**Task details**
Nothing in the entries should be altered. Write them out in full.

**Records**
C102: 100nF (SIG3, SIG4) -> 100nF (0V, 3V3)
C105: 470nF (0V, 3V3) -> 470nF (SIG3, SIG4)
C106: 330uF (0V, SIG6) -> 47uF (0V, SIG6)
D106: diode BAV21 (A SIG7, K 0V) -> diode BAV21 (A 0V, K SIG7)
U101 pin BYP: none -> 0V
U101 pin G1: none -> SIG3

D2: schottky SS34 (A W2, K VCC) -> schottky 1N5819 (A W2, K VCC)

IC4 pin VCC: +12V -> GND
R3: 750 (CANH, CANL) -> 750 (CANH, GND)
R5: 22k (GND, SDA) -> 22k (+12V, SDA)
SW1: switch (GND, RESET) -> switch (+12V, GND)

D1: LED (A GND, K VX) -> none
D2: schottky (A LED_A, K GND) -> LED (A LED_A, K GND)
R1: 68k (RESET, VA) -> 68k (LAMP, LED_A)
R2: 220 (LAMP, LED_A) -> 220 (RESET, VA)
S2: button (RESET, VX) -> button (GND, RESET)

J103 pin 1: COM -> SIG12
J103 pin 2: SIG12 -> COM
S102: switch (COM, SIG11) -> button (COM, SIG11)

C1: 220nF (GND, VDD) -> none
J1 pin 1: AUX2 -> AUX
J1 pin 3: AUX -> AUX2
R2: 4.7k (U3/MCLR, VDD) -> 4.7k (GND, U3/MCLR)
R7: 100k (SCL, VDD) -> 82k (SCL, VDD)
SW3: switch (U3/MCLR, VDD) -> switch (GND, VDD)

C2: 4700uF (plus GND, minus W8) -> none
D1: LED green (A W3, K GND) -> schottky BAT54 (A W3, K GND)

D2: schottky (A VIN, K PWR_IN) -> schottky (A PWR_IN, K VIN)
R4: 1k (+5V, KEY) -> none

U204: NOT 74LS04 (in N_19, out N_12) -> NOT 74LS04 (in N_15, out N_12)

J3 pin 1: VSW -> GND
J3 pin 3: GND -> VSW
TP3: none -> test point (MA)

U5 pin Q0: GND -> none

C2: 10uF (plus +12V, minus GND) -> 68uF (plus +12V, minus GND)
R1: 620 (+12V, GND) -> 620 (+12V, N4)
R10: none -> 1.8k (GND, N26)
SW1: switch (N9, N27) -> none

**Answer box**
C102: 100nF (SIG3, SIG4) -> 100nF (0V, 3V3)
C105: 470nF (0V, 3V3) -> 470nF (SIG3, SIG4)
C106: 330uF (0V, SIG6) -> 47uF (0V, SIG6)
D106: diode BAV21 (A SIG7, K 0V) -> diode BAV21 (A 0V, K SIG7)
U101 pin BYP: none -> 0V
U101 pin G1: none -> SIG3

D2: schottky SS34 (A W2, K VCC) -> schottky 1N5819 (A W2, K VCC)

IC4 pin VCC: +12V -> GND
R3: 750 (CANH, CANL) -> 750 (CANH, GND)
R5: 22k (GND, SDA) -> 22k (+12V, SDA)
SW1: switch (GND, RESET) -> switch (+12V, GND)

D1: LED (A GND, K VX) -> none
D2: schottky (A LED_A, K GND) -> LED (A LED_A, K GND)
R1: 68k (RESET, VA) -> 68k (LAMP, LED_A)
R2: 220 (LAMP, LED_A) -> 220 (RESET, VA)
S2: button (RESET, VX) -> button (GND, RESET)

J103 pin 1: COM -> SIG12
J103 pin 2: SIG12 -> COM
S102: switch (COM, SIG11) -> button (COM, SIG11)

C1: 220nF (GND, VDD) -> none
J1 pin 1: AUX2 -> AUX
J1 pin 3: AUX -> AUX2
R2: 4.7k (U3/MCLR, VDD) -> 4.7k (GND, U3/MCLR)
R7: 100k (SCL, VDD) -> 82k (SCL, VDD)
SW3: switch (U3/MCLR, VDD) -> switch (GND, VDD)

C2: 4700uF (plus GND, minus W8) -> none
D1: LED green (A W3, K GND) -> schottky BAT54 (A W3, K GND)

D2: schottky (A VIN, K PWR_IN) -> schottky (A PWR_IN, K VIN)
R4: 1k (+5V, KEY) -> none

U204: NOT 74LS04 (in N_19, out N_12) -> NOT 74LS04 (in N_15, out N_12)

J3 pin 1: VSW -> GND
J3 pin 3: GND -> VSW
TP3: none -> test point (MA)

U5 pin Q0: GND -> none

C2: 10uF (plus +12V, minus GND) -> 68uF (plus +12V, minus GND)
R1: 620 (+12V, GND) -> 620 (+12V, N4)
R10: none -> 1.8k (GND, N26)
SW1: switch (N9, N27) -> none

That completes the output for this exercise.